- **The problem**
Copy out, from the entries below, each line holding the string "green".

- **Source data**
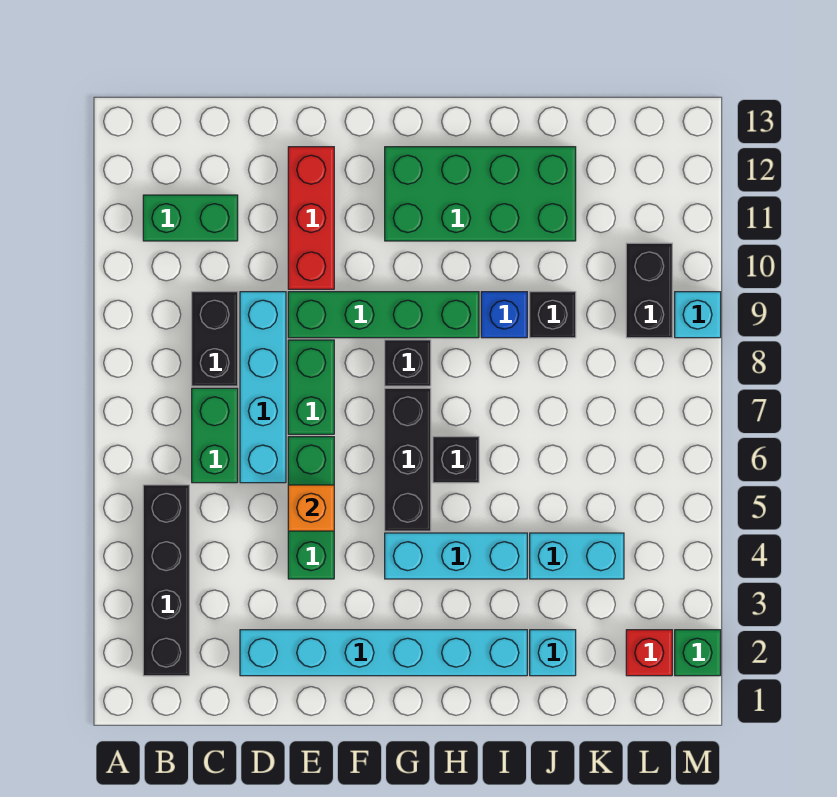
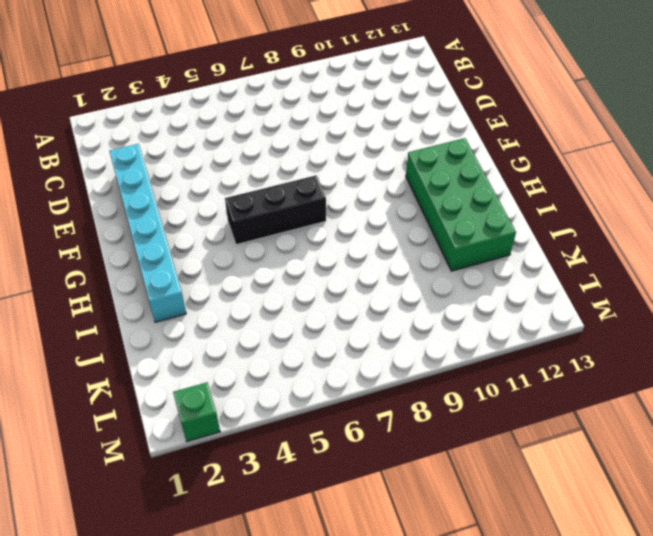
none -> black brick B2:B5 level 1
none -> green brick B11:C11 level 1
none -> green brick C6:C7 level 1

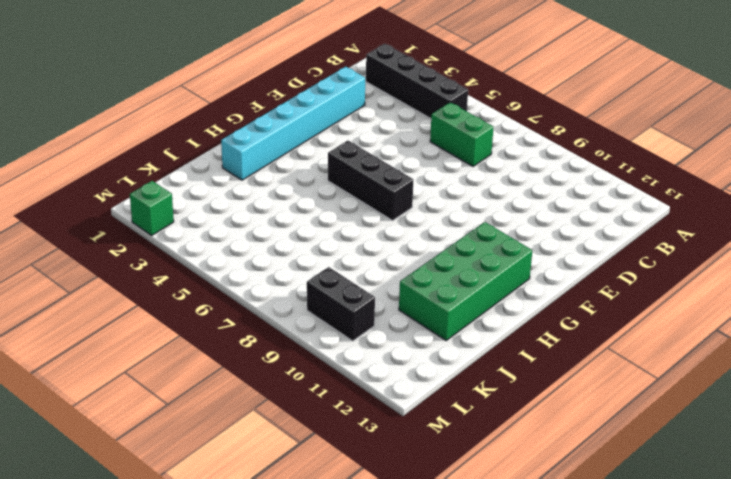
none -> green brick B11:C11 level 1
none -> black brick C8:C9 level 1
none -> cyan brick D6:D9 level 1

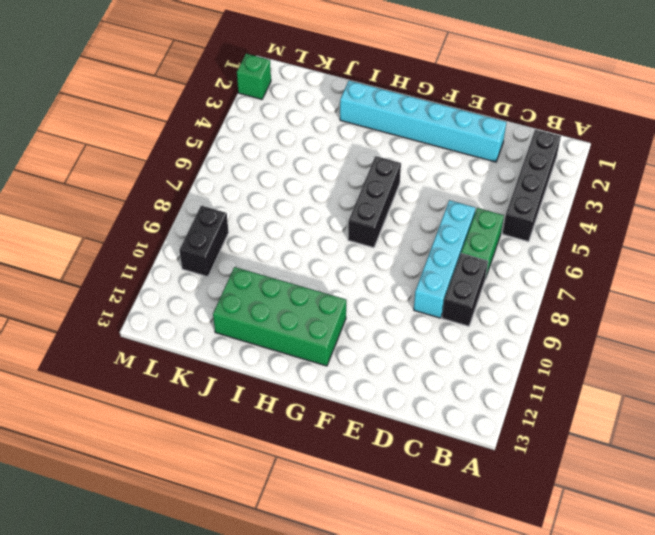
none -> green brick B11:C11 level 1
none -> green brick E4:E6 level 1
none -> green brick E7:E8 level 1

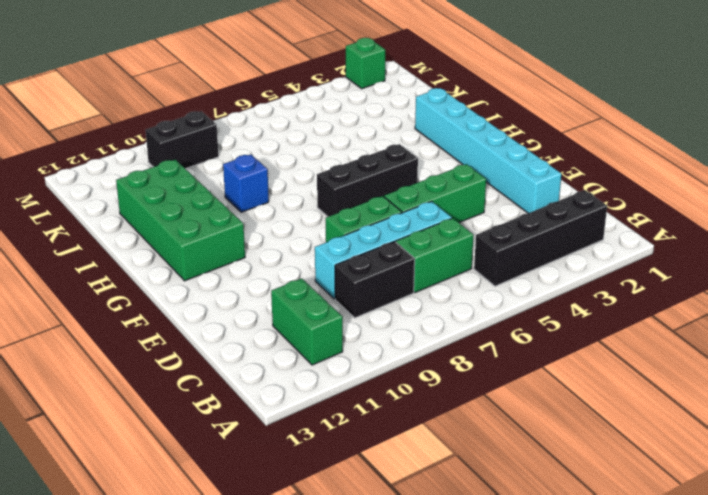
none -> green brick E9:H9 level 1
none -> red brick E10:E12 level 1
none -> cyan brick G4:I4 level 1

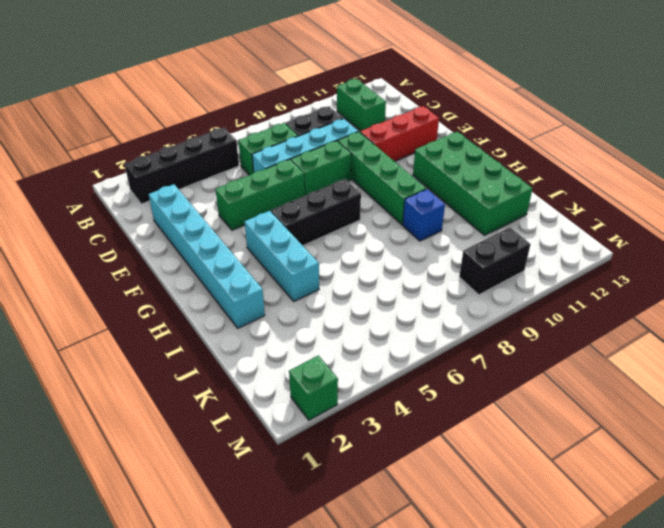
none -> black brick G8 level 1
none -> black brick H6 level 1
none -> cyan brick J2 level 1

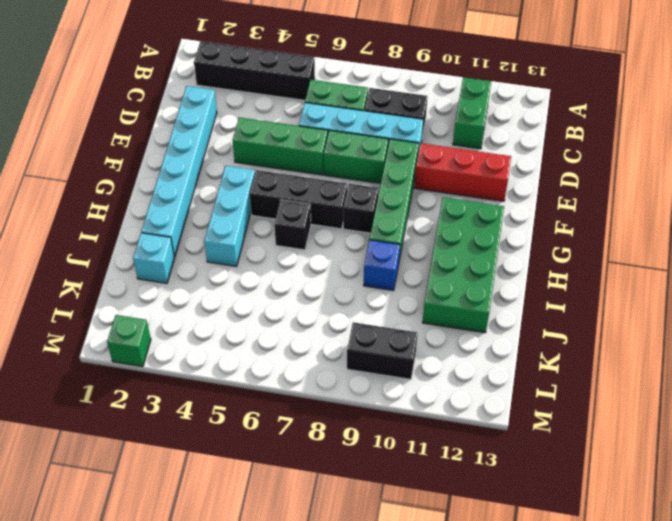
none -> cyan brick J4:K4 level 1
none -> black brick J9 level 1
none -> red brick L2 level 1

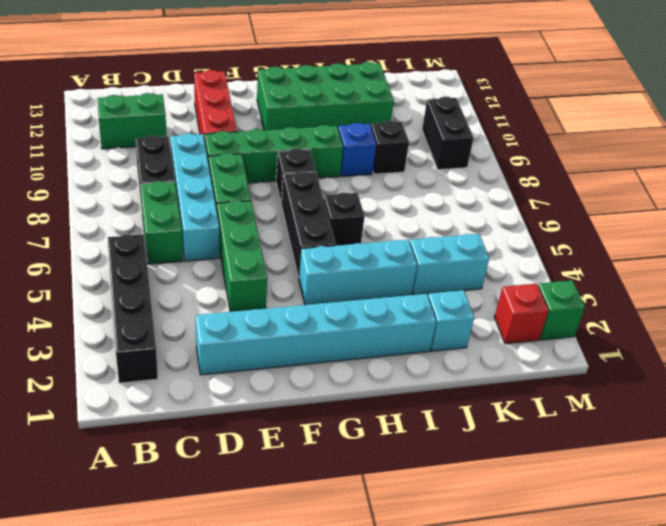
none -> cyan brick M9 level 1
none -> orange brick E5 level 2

- **Exercise response**
none -> green brick B11:C11 level 1
none -> green brick C6:C7 level 1
none -> green brick B11:C11 level 1
none -> green brick B11:C11 level 1
none -> green brick E4:E6 level 1
none -> green brick E7:E8 level 1
none -> green brick E9:H9 level 1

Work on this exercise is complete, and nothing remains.